Include in the output the line containing "(742, 231) = (553, 174): green" and each subsequent line of the records, through the end, transcribed exactly. Add nothing else.

--- START ---

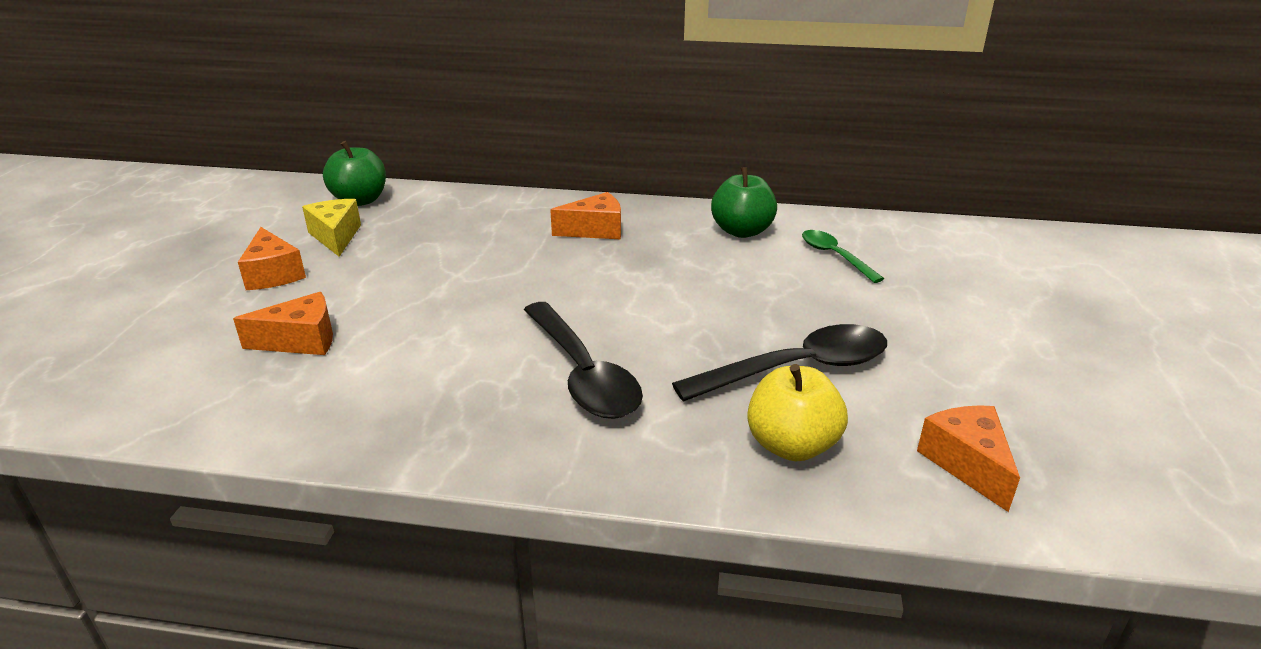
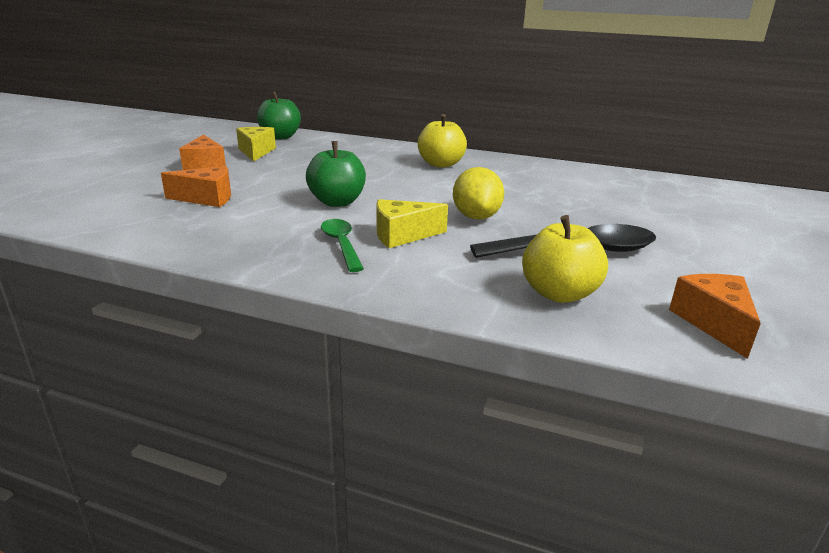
camera: 10 degrees right, 5 degrees down
(582, 373) = (402, 235): black spoon -> yellow cheese
(595, 230) = (441, 164): orange cheese -> yellow apple
(665, 326) = (476, 217): none -> yellow lemon
(742, 231) = (553, 174): green apple -> green apple (337, 202)
(835, 256) = (624, 193): green spoon -> green spoon (341, 245)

--- END ---

▸ Response box:
(742, 231) = (553, 174): green apple -> green apple (337, 202)
(835, 256) = (624, 193): green spoon -> green spoon (341, 245)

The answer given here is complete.